For this exercise, the lines from the one with "DIGITS2 pin CLK: TX -> D7" through the final line of the data below are to be transcribed exactly, and pictures are to be skipped.

**** RECORD SET

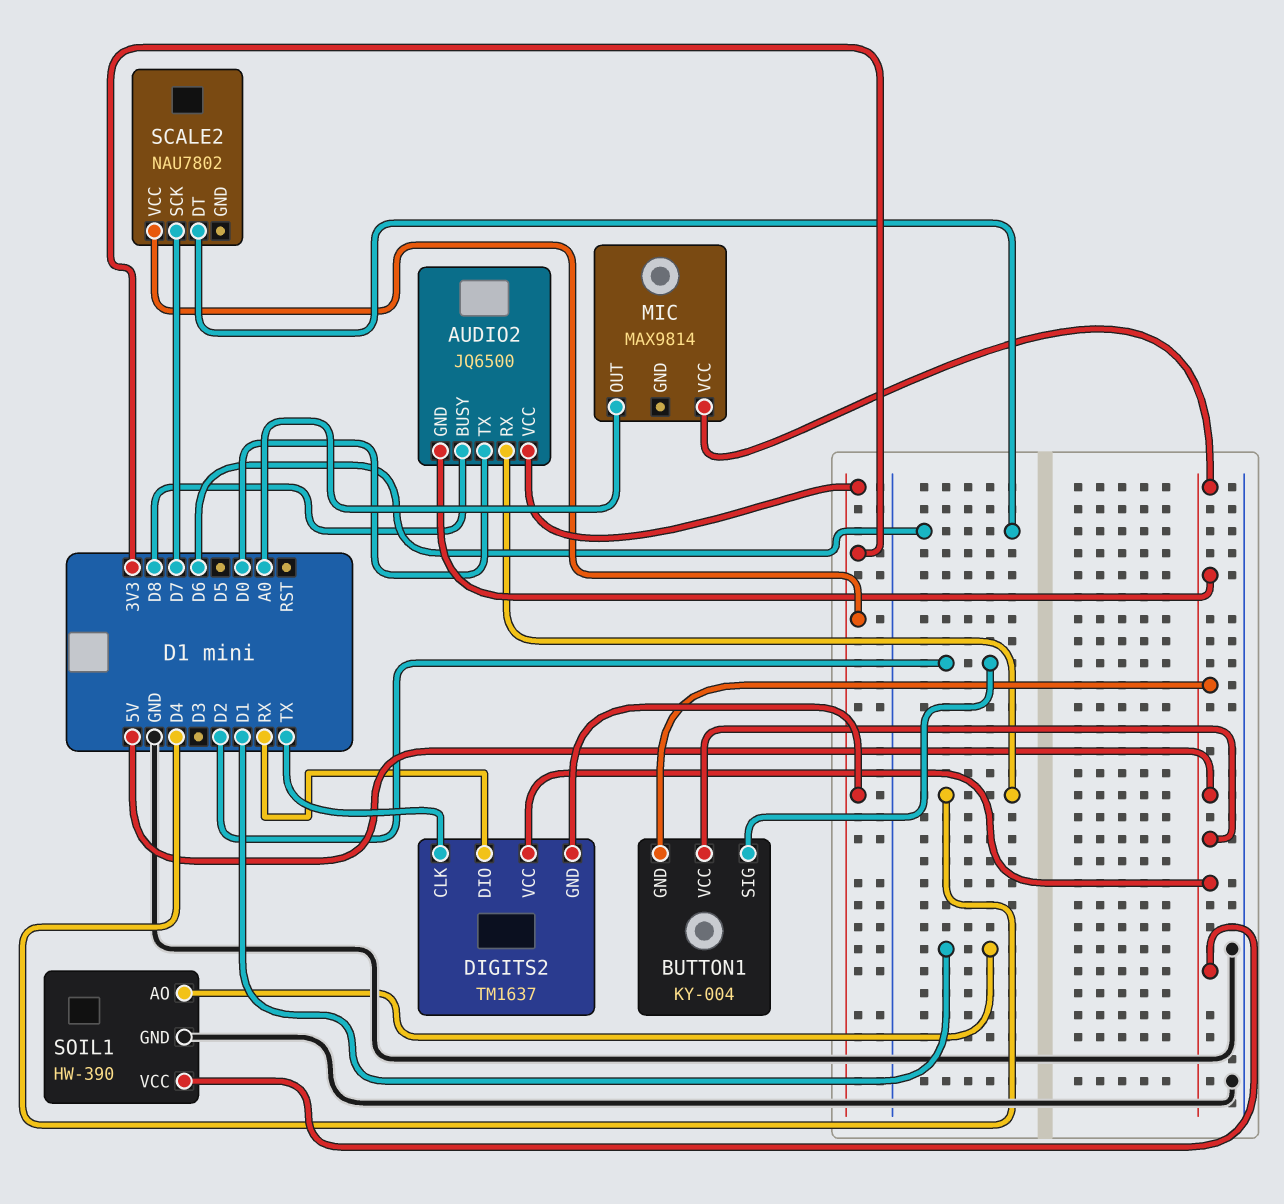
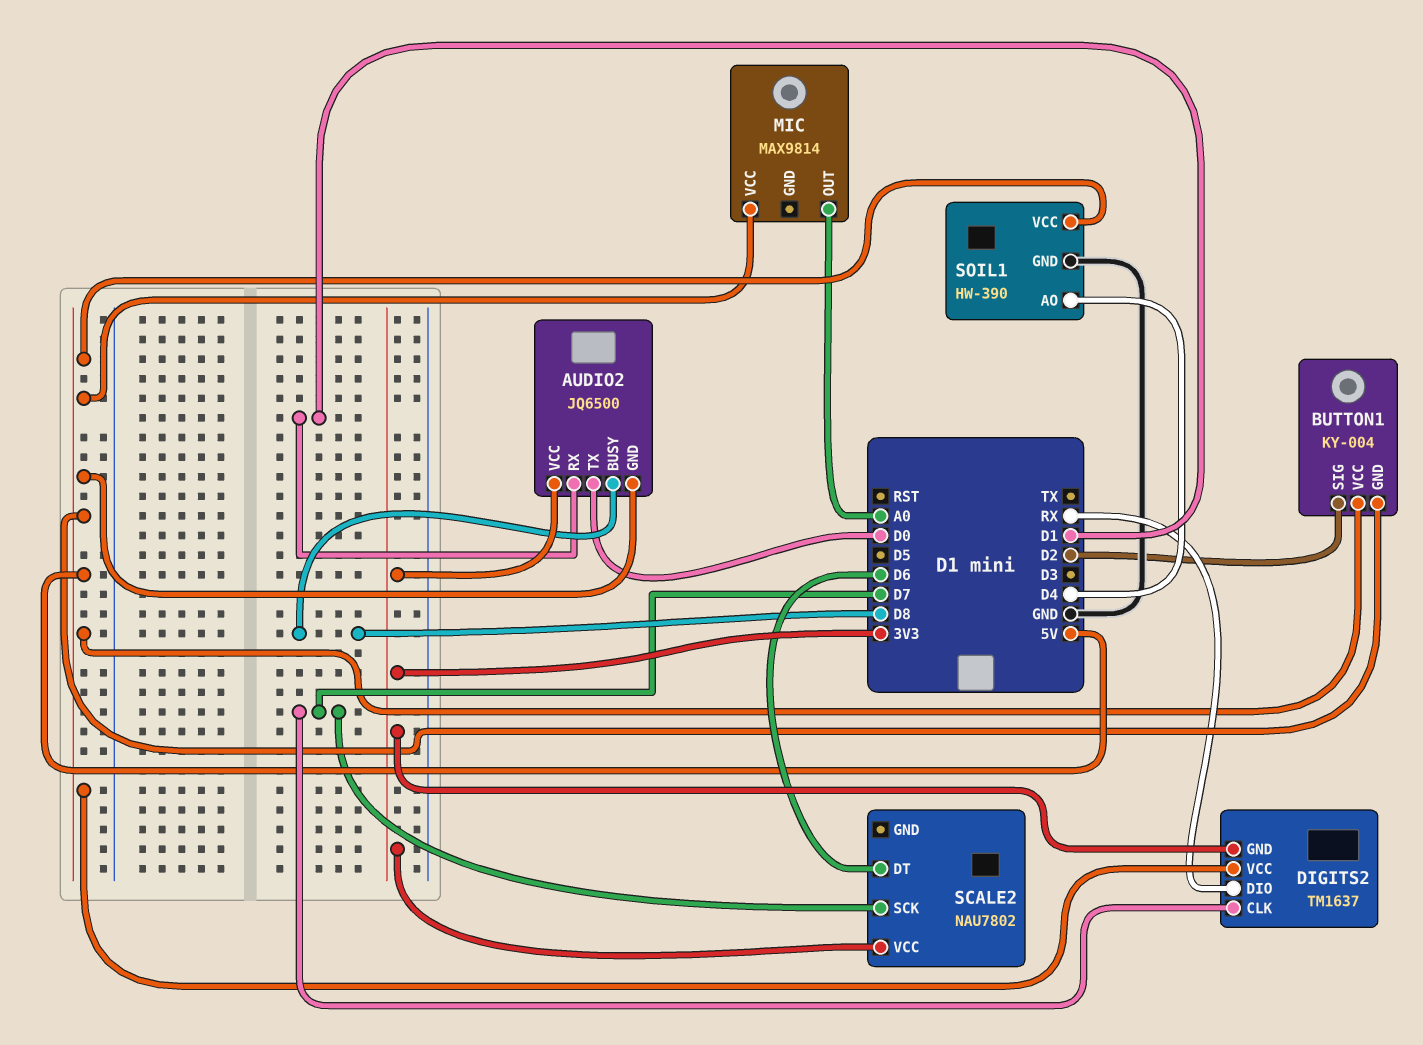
AUDIO2 pin RX: D4 -> D1
DIGITS2 pin CLK: TX -> D7
SOIL1 pin AO: D1 -> D4

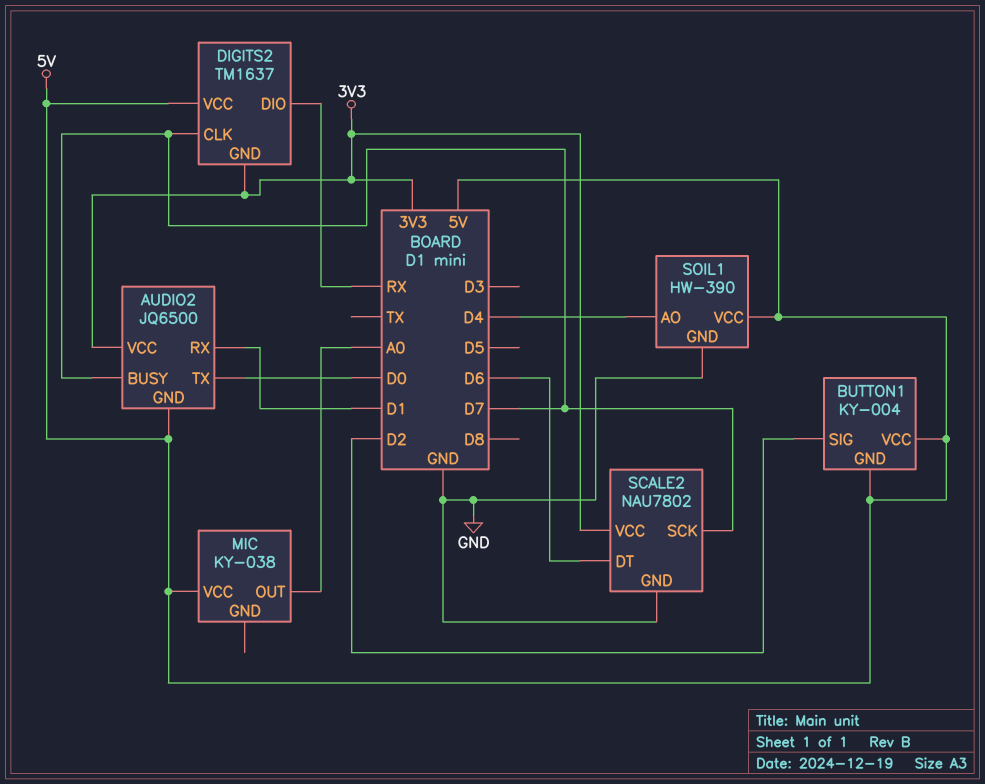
AUDIO2 pin BUSY: D8 -> D7
MIC: MAX9814 -> KY-038
SCALE2 pin GND: none -> GND

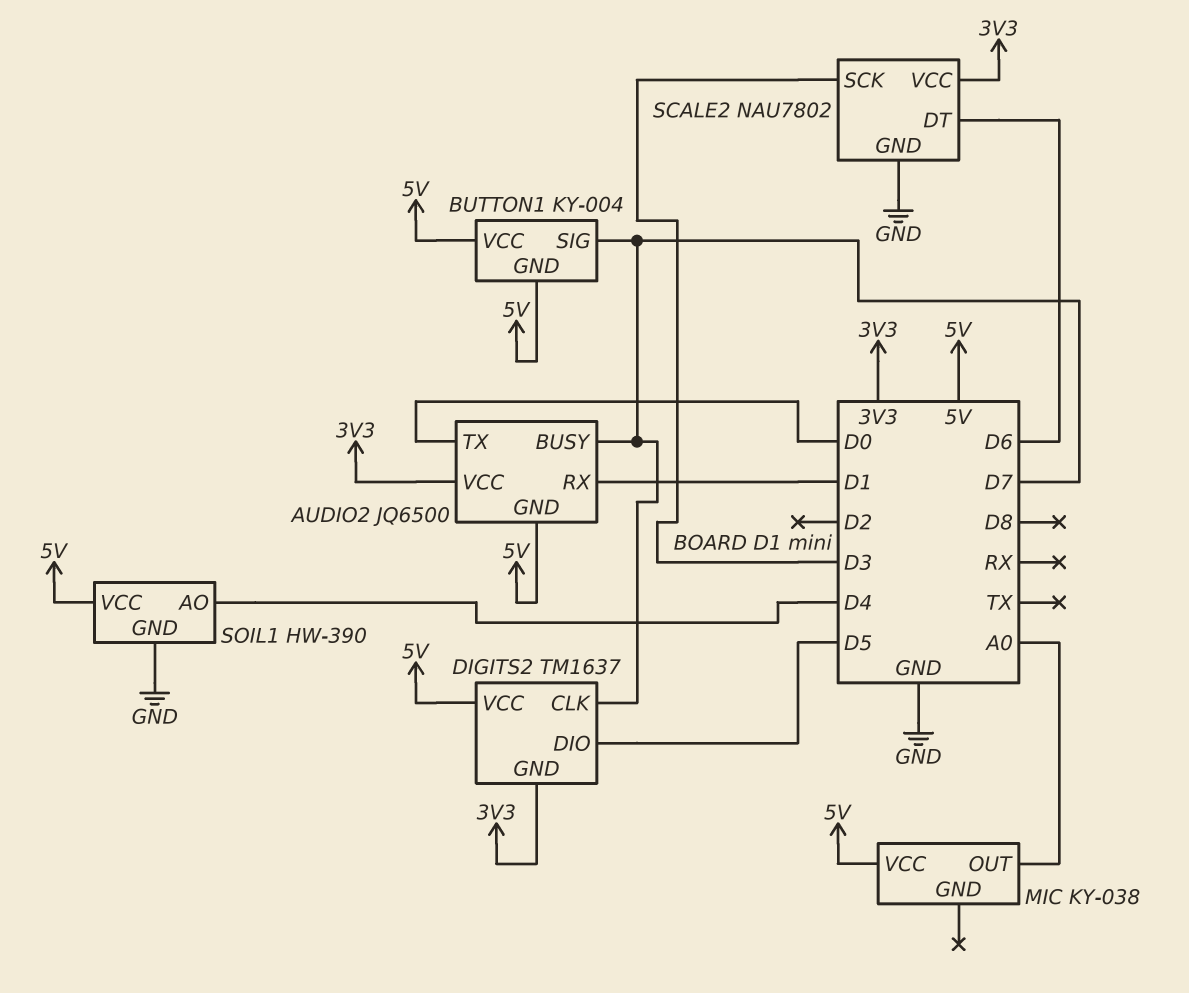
BUTTON1 pin SIG: D2 -> D7
DIGITS2 pin DIO: RX -> D5
SCALE2 pin SCK: D7 -> D3

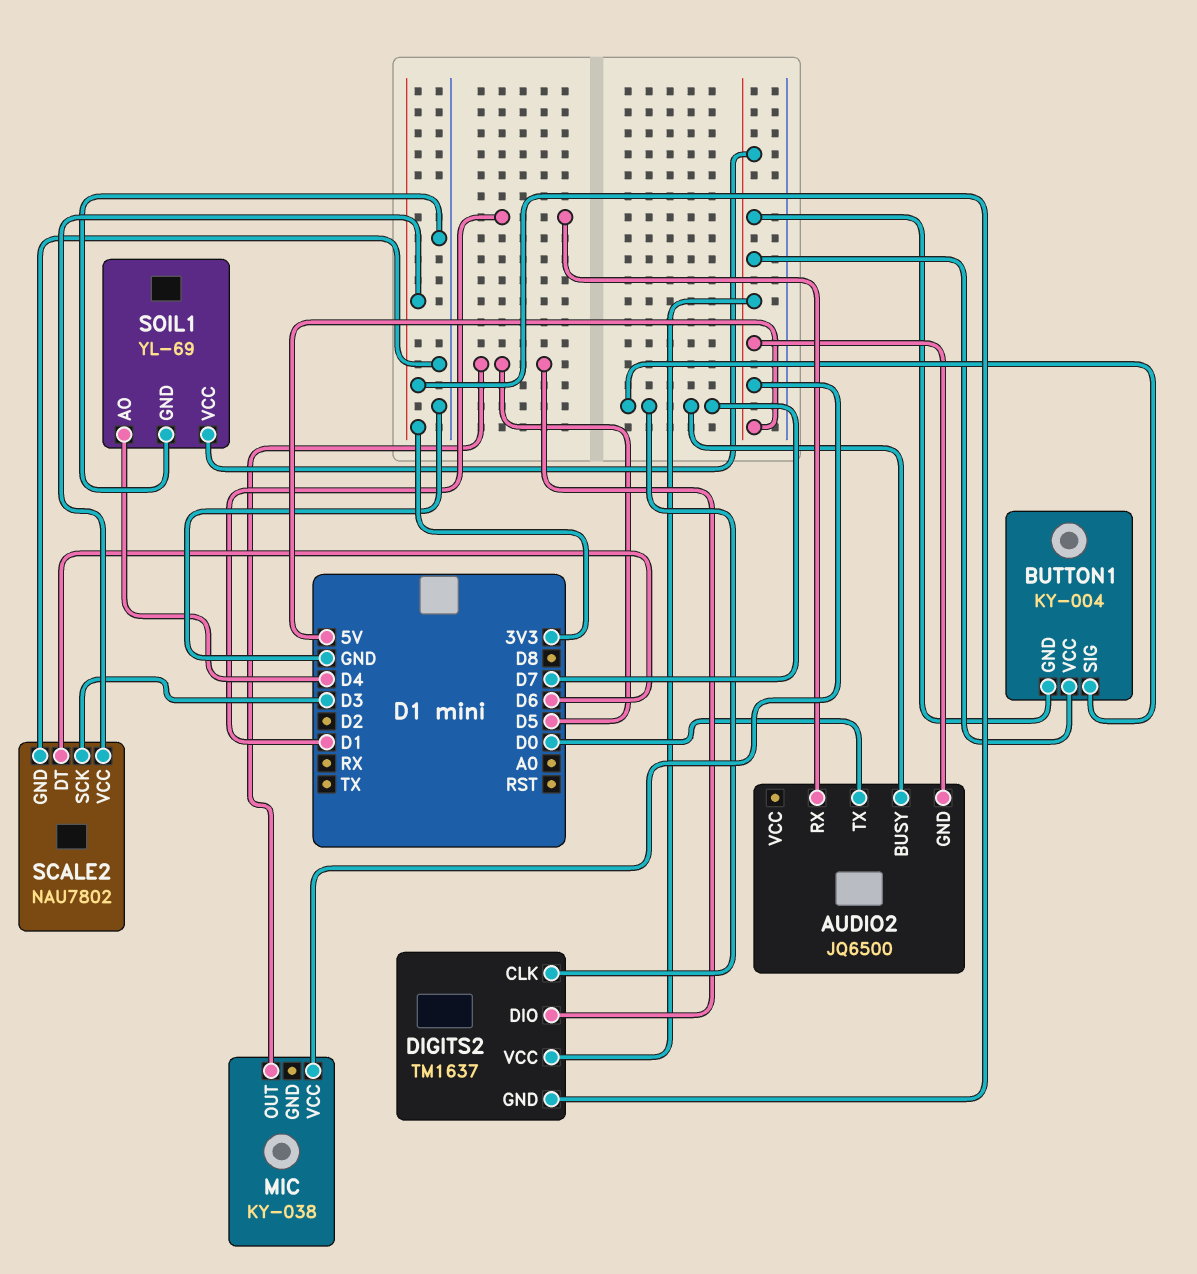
AUDIO2 pin VCC: 3V3 -> none
MIC pin OUT: A0 -> D5
SOIL1: HW-390 -> YL-69

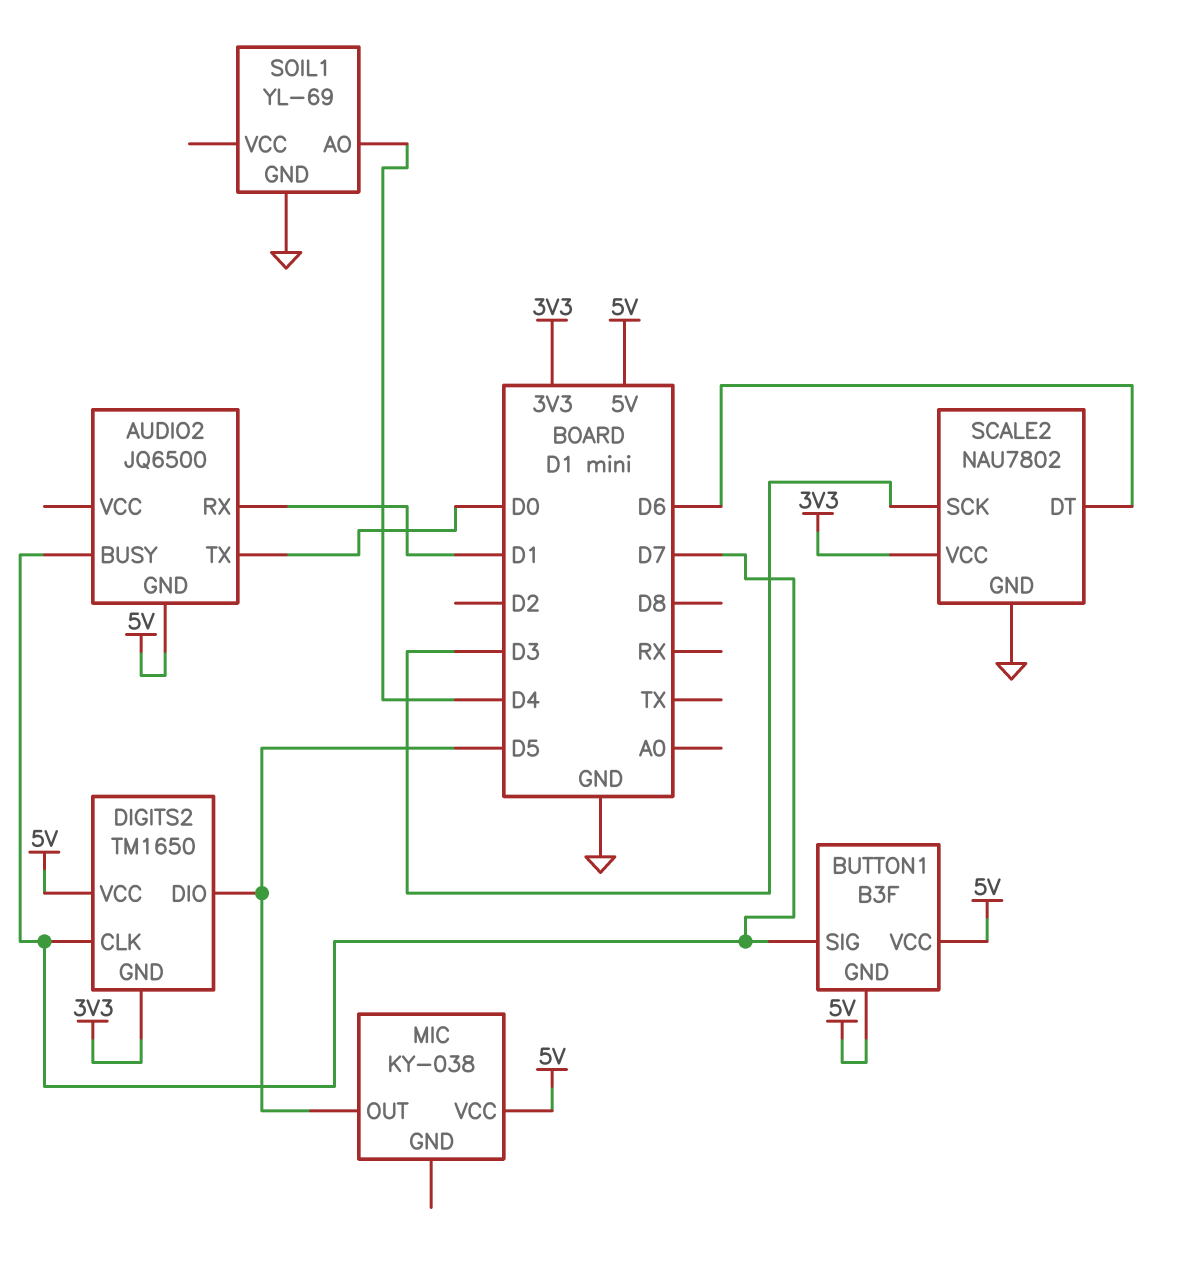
BUTTON1: KY-004 -> B3F
DIGITS2: TM1637 -> TM1650
SOIL1 pin VCC: 5V -> none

********

RESPONSE TO THE TASK:
DIGITS2 pin CLK: TX -> D7
SOIL1 pin AO: D1 -> D4

AUDIO2 pin BUSY: D8 -> D7
MIC: MAX9814 -> KY-038
SCALE2 pin GND: none -> GND

BUTTON1 pin SIG: D2 -> D7
DIGITS2 pin DIO: RX -> D5
SCALE2 pin SCK: D7 -> D3

AUDIO2 pin VCC: 3V3 -> none
MIC pin OUT: A0 -> D5
SOIL1: HW-390 -> YL-69

BUTTON1: KY-004 -> B3F
DIGITS2: TM1637 -> TM1650
SOIL1 pin VCC: 5V -> none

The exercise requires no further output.